- _Your goal_: Nothing but an exact reproduction of the records, pictures excluded, should be returned.

(Source records)
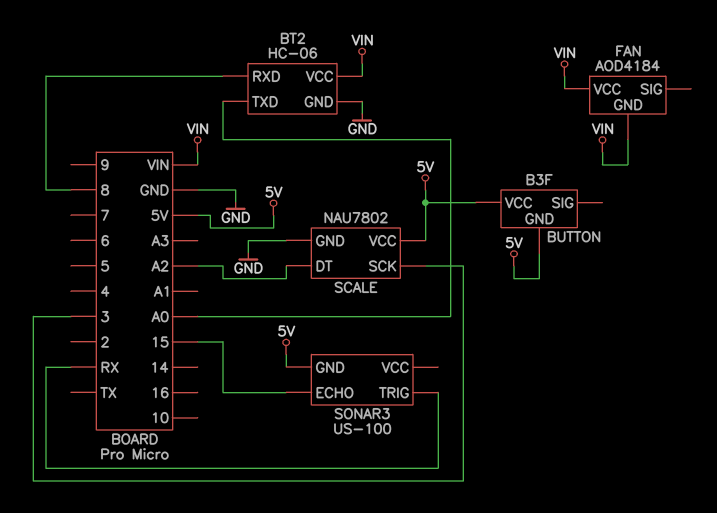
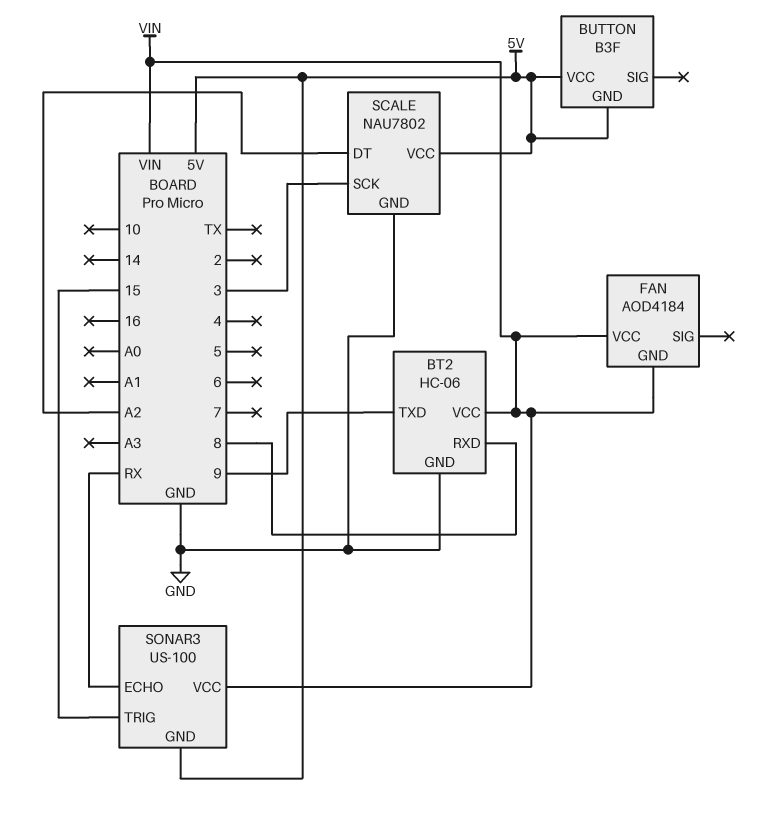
BT2 pin TXD: A0 -> 9
SONAR3 pin ECHO: 15 -> RX
SONAR3 pin TRIG: RX -> 15
SONAR3 pin VCC: none -> VIN

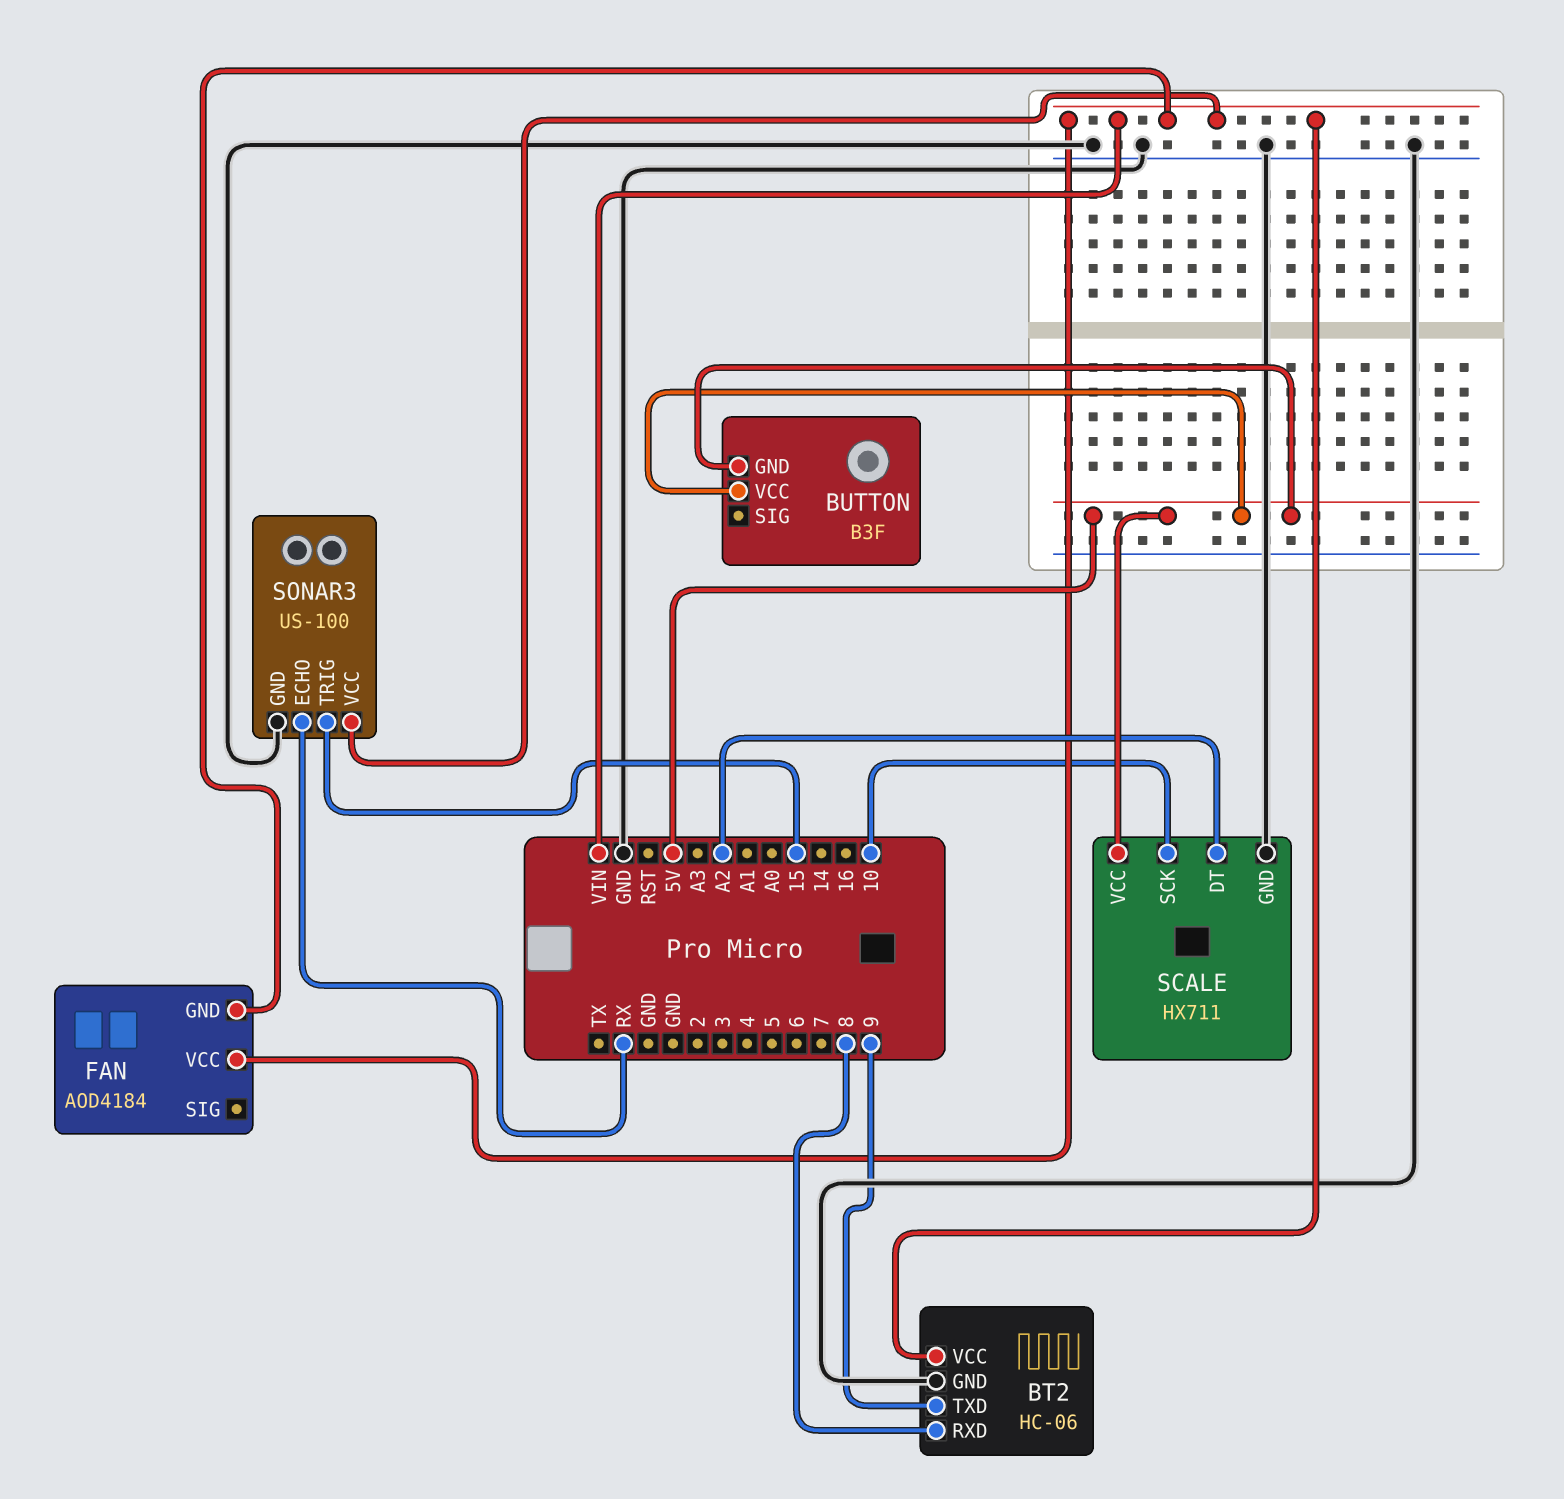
SCALE: NAU7802 -> HX711
SCALE pin SCK: 3 -> 10
SONAR3 pin GND: 5V -> GND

- _Answer for the task_:
BT2 pin TXD: A0 -> 9
SONAR3 pin ECHO: 15 -> RX
SONAR3 pin TRIG: RX -> 15
SONAR3 pin VCC: none -> VIN

SCALE: NAU7802 -> HX711
SCALE pin SCK: 3 -> 10
SONAR3 pin GND: 5V -> GND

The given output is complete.